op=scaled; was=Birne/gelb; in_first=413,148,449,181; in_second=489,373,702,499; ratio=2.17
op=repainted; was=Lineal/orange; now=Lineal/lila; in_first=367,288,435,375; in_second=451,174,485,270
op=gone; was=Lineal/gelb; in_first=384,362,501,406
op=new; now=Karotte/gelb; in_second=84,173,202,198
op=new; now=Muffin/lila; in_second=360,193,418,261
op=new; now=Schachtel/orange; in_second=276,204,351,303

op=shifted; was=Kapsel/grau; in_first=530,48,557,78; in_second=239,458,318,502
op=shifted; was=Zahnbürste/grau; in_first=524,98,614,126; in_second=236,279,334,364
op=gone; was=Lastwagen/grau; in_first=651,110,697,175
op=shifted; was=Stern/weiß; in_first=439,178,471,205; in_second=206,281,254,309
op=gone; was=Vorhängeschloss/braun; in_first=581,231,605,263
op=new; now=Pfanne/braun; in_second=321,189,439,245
++++++++
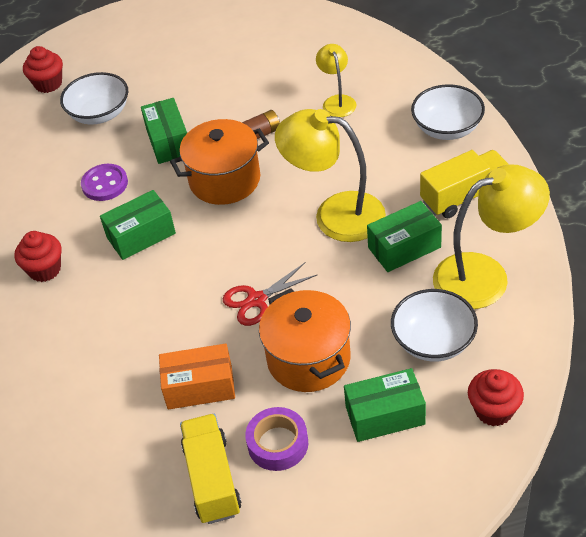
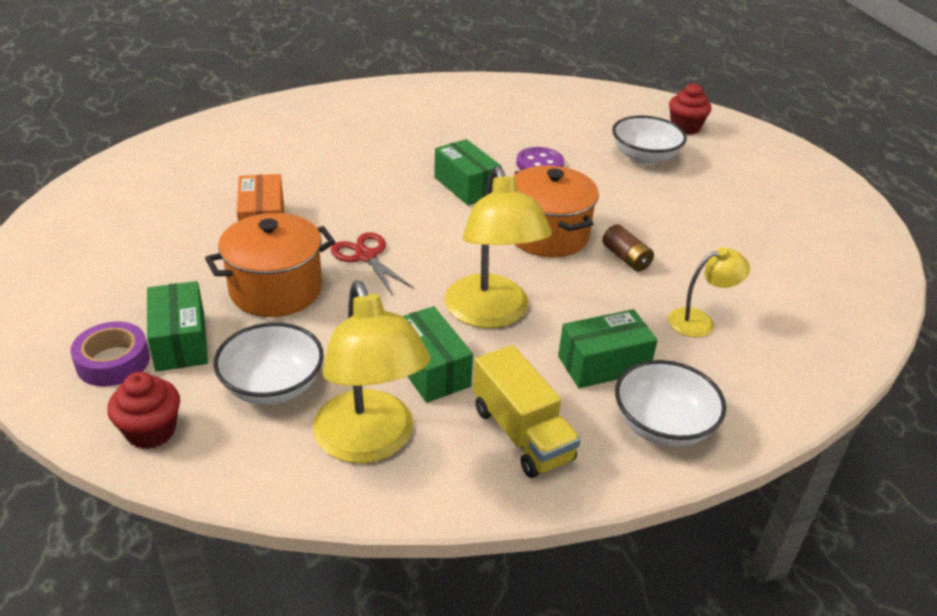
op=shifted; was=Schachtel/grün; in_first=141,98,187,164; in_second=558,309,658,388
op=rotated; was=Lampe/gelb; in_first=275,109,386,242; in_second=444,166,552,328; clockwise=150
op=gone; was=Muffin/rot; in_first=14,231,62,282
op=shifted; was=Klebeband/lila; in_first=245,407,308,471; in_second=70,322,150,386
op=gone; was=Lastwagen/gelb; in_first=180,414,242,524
++++++++
= Required action =
Working from the records above, write out verbatim only the lines from the line containing "op=new; now=Karotte/gelb; in_second=84,173,202,198" through the line containing "op=new; now=Muffin/lila; in_second=360,193,418,261".

= Response =
op=new; now=Karotte/gelb; in_second=84,173,202,198
op=new; now=Muffin/lila; in_second=360,193,418,261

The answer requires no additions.